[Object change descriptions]
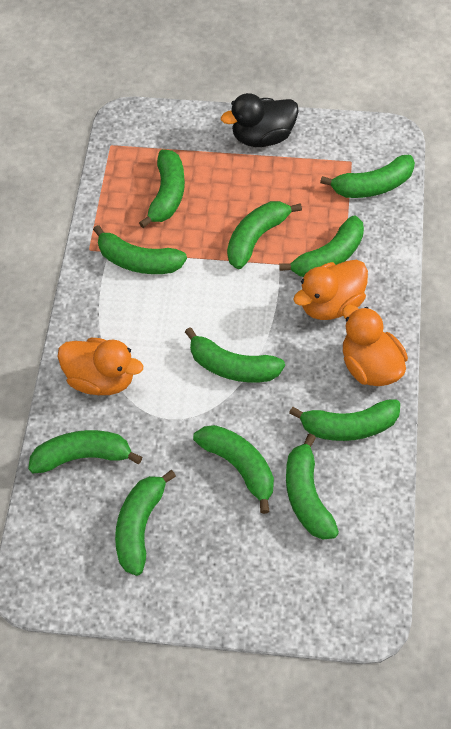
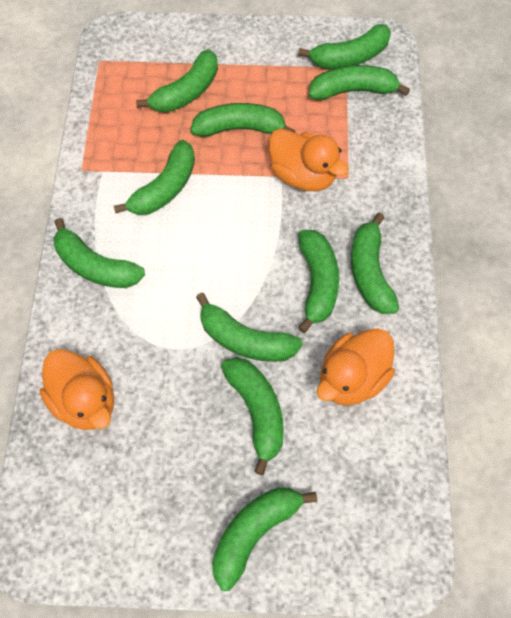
black duck: 1 -> 0

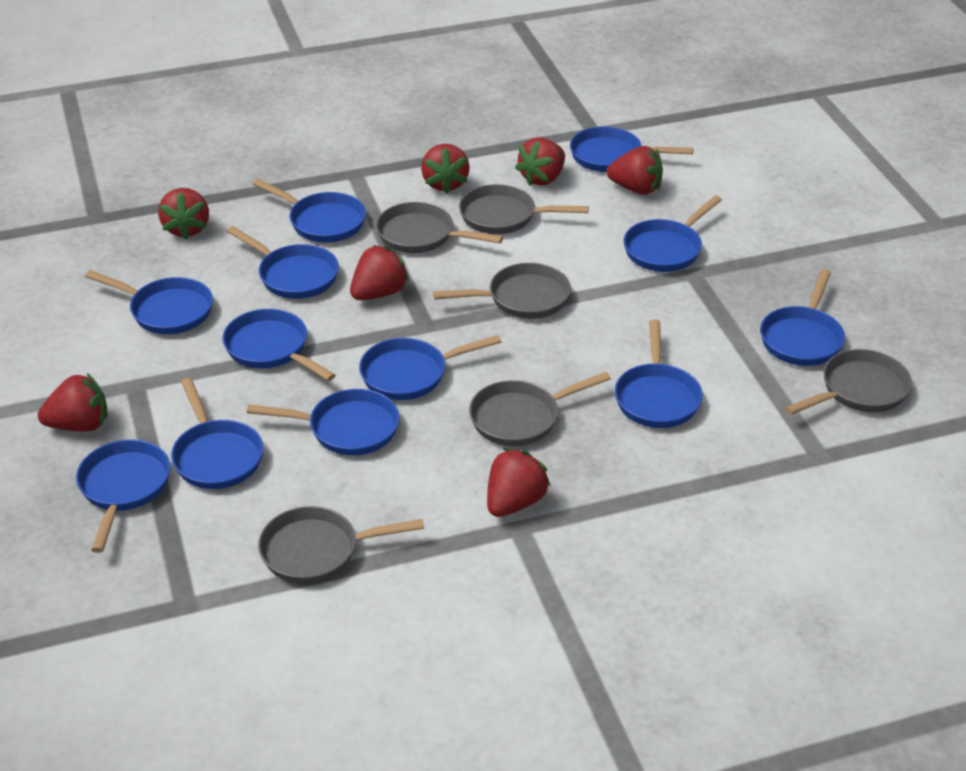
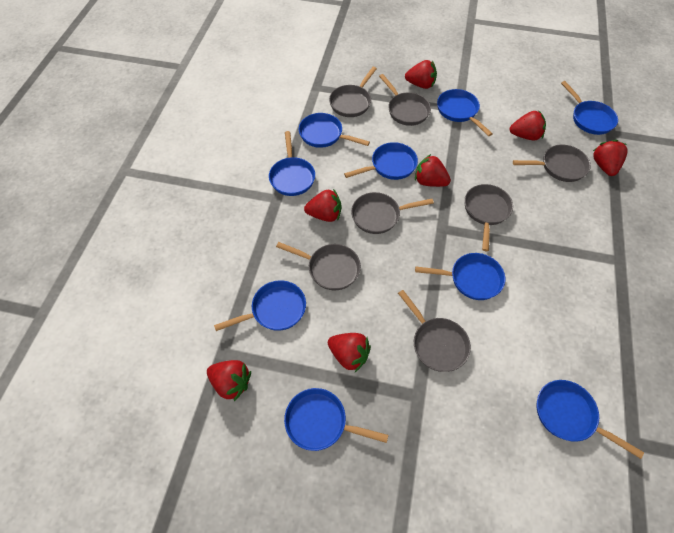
blue pan: 12 -> 9
grey pan: 6 -> 7

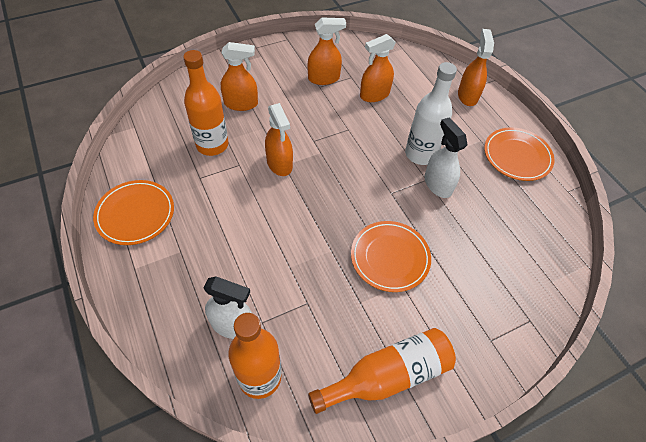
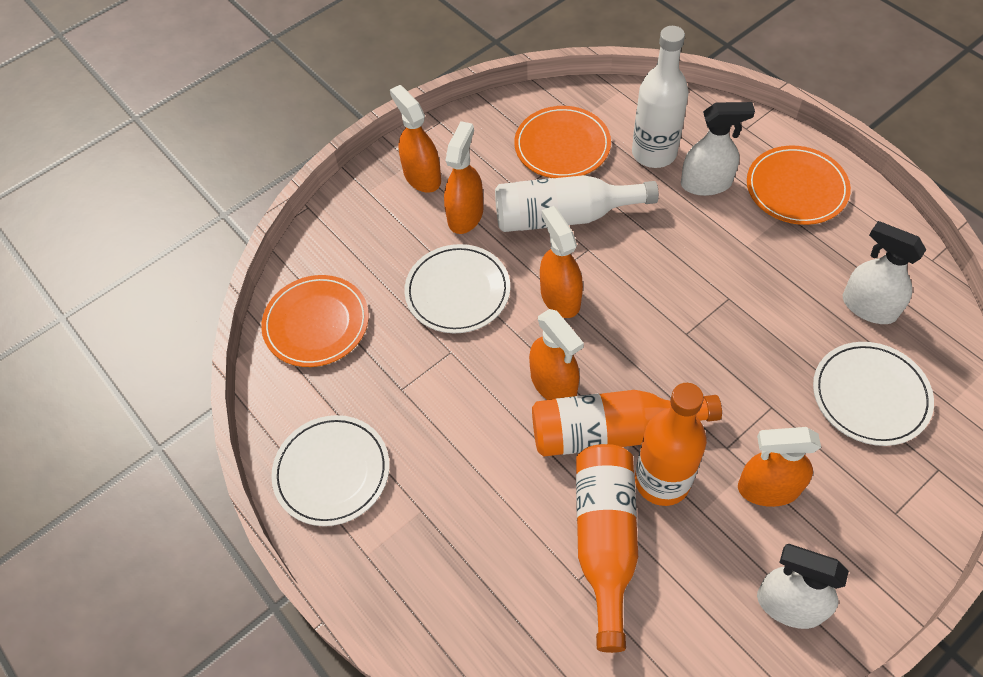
white bottle: 1 -> 2
white plate: 0 -> 3
white spray bottle: 2 -> 3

## YOUR TASK:
When copying the records above, please match them exactly but leave out all pictures.

## RESPONSE TO THIS EXERCISE:
black duck: 1 -> 0

blue pan: 12 -> 9
grey pan: 6 -> 7

white bottle: 1 -> 2
white plate: 0 -> 3
white spray bottle: 2 -> 3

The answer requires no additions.